**THE TASK**
From the rows below, show each line that contains the string "tuplet".

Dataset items
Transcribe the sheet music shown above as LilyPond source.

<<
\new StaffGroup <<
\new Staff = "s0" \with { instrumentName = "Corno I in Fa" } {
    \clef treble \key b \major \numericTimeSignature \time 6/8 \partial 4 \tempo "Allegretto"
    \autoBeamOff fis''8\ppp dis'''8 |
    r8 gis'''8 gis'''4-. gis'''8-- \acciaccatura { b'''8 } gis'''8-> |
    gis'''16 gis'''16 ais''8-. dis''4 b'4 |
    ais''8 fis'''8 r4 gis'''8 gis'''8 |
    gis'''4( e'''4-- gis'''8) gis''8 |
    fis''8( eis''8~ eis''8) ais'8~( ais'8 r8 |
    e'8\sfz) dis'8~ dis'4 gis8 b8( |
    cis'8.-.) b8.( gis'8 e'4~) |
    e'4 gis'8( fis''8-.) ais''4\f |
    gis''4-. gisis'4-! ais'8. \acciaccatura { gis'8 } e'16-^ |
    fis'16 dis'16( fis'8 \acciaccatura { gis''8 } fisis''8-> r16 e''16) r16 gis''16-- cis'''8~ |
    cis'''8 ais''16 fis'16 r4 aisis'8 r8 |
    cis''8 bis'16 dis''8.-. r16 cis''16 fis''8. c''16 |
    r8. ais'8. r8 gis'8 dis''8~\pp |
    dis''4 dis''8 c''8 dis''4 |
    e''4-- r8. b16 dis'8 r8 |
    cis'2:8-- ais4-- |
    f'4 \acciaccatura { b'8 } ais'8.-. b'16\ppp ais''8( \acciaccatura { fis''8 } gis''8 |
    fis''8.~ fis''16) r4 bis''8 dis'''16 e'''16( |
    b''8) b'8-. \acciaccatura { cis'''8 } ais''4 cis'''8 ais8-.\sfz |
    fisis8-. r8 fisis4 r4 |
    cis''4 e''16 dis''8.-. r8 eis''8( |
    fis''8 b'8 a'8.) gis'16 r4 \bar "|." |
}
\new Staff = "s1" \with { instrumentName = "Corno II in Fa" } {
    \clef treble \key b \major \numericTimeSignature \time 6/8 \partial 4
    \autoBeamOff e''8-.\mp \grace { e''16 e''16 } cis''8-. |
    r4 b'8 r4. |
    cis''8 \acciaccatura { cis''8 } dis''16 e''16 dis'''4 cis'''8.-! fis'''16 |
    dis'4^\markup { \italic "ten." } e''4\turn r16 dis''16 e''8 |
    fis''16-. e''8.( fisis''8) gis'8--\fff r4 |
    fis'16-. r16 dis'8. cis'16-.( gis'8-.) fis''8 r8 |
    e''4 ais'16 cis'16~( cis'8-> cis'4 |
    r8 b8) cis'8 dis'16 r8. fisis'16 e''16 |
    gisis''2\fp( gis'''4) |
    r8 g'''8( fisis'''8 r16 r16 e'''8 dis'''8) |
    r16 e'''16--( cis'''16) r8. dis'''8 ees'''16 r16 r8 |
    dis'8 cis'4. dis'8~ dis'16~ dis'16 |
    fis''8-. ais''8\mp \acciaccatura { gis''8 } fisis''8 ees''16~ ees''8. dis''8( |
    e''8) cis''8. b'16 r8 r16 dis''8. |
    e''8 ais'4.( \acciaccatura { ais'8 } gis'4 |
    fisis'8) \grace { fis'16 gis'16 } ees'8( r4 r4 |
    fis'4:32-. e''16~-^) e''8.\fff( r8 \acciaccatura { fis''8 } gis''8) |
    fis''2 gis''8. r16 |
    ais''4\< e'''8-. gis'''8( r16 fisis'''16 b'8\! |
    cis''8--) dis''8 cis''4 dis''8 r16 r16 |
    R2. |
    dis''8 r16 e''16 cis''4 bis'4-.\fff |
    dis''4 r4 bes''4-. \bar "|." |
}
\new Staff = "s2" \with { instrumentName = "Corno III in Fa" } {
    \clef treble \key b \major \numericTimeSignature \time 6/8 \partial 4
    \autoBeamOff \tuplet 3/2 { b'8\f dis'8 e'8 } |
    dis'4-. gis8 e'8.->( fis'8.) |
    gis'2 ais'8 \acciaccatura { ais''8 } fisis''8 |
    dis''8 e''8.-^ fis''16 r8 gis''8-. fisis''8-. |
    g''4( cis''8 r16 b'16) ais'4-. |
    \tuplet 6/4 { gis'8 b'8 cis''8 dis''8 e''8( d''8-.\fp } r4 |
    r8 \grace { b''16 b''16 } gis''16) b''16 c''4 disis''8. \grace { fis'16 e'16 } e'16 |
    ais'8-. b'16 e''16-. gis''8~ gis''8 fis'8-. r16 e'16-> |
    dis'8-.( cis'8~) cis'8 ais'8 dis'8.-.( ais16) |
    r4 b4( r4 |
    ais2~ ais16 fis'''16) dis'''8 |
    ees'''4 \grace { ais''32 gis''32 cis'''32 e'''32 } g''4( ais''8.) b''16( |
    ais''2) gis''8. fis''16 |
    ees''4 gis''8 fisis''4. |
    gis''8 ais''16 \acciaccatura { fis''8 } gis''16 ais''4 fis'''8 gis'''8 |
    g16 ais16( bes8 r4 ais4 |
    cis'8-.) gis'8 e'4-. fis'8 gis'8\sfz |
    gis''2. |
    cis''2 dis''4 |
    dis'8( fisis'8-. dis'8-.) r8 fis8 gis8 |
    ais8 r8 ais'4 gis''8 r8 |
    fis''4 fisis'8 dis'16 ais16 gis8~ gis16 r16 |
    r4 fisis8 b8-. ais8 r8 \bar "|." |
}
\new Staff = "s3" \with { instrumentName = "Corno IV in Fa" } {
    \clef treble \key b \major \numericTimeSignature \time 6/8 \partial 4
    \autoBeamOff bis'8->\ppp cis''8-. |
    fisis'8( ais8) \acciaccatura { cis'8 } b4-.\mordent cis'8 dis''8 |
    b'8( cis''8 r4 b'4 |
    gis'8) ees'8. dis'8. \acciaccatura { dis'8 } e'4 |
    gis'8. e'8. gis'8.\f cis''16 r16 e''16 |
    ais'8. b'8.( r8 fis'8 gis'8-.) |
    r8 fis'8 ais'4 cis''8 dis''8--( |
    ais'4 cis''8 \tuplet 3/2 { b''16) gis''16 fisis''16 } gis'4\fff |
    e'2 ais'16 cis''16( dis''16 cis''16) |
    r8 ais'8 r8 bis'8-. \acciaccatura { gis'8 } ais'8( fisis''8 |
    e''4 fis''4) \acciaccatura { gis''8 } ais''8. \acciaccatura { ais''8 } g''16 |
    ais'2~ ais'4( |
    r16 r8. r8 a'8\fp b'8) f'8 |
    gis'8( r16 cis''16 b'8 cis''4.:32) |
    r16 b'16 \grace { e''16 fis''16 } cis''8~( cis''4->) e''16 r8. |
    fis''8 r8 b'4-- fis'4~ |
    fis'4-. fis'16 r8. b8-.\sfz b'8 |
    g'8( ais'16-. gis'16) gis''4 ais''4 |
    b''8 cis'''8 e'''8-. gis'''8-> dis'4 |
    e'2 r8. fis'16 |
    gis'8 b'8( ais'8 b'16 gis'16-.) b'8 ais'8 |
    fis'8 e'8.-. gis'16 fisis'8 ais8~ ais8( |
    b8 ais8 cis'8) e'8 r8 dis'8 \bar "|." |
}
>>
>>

**SOLUTION BELOW**
    \autoBeamOff \tuplet 3/2 { b'8\f dis'8 e'8 } |
    \tuplet 6/4 { gis'8 b'8 cis''8 dis''8 e''8( d''8-.\fp } r4 |
    ais'4 cis''8 \tuplet 3/2 { b''16) gis''16 fisis''16 } gis'4\fff |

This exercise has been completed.